» Problem details: All of the entries need to be written out again, exactly as they are.

----------------------------------------

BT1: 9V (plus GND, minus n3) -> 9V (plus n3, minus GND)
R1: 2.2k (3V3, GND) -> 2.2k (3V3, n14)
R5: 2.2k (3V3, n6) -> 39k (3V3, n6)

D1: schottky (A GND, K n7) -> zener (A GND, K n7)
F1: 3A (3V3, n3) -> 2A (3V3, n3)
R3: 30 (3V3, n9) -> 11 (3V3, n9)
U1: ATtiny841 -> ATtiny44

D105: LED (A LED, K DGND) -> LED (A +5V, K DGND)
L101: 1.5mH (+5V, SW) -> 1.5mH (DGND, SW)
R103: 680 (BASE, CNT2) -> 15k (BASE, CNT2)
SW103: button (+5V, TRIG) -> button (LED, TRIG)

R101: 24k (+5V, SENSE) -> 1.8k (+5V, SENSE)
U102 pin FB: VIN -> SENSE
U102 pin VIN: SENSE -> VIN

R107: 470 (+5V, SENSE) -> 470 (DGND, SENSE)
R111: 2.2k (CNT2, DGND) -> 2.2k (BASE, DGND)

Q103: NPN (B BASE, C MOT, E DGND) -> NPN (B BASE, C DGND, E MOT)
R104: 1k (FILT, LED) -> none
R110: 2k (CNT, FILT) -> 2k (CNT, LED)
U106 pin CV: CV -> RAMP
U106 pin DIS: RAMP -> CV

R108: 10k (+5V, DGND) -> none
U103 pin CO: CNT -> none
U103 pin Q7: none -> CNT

----------------------------------------

» Answer to this exercise:
BT1: 9V (plus GND, minus n3) -> 9V (plus n3, minus GND)
R1: 2.2k (3V3, GND) -> 2.2k (3V3, n14)
R5: 2.2k (3V3, n6) -> 39k (3V3, n6)

D1: schottky (A GND, K n7) -> zener (A GND, K n7)
F1: 3A (3V3, n3) -> 2A (3V3, n3)
R3: 30 (3V3, n9) -> 11 (3V3, n9)
U1: ATtiny841 -> ATtiny44

D105: LED (A LED, K DGND) -> LED (A +5V, K DGND)
L101: 1.5mH (+5V, SW) -> 1.5mH (DGND, SW)
R103: 680 (BASE, CNT2) -> 15k (BASE, CNT2)
SW103: button (+5V, TRIG) -> button (LED, TRIG)

R101: 24k (+5V, SENSE) -> 1.8k (+5V, SENSE)
U102 pin FB: VIN -> SENSE
U102 pin VIN: SENSE -> VIN

R107: 470 (+5V, SENSE) -> 470 (DGND, SENSE)
R111: 2.2k (CNT2, DGND) -> 2.2k (BASE, DGND)

Q103: NPN (B BASE, C MOT, E DGND) -> NPN (B BASE, C DGND, E MOT)
R104: 1k (FILT, LED) -> none
R110: 2k (CNT, FILT) -> 2k (CNT, LED)
U106 pin CV: CV -> RAMP
U106 pin DIS: RAMP -> CV

R108: 10k (+5V, DGND) -> none
U103 pin CO: CNT -> none
U103 pin Q7: none -> CNT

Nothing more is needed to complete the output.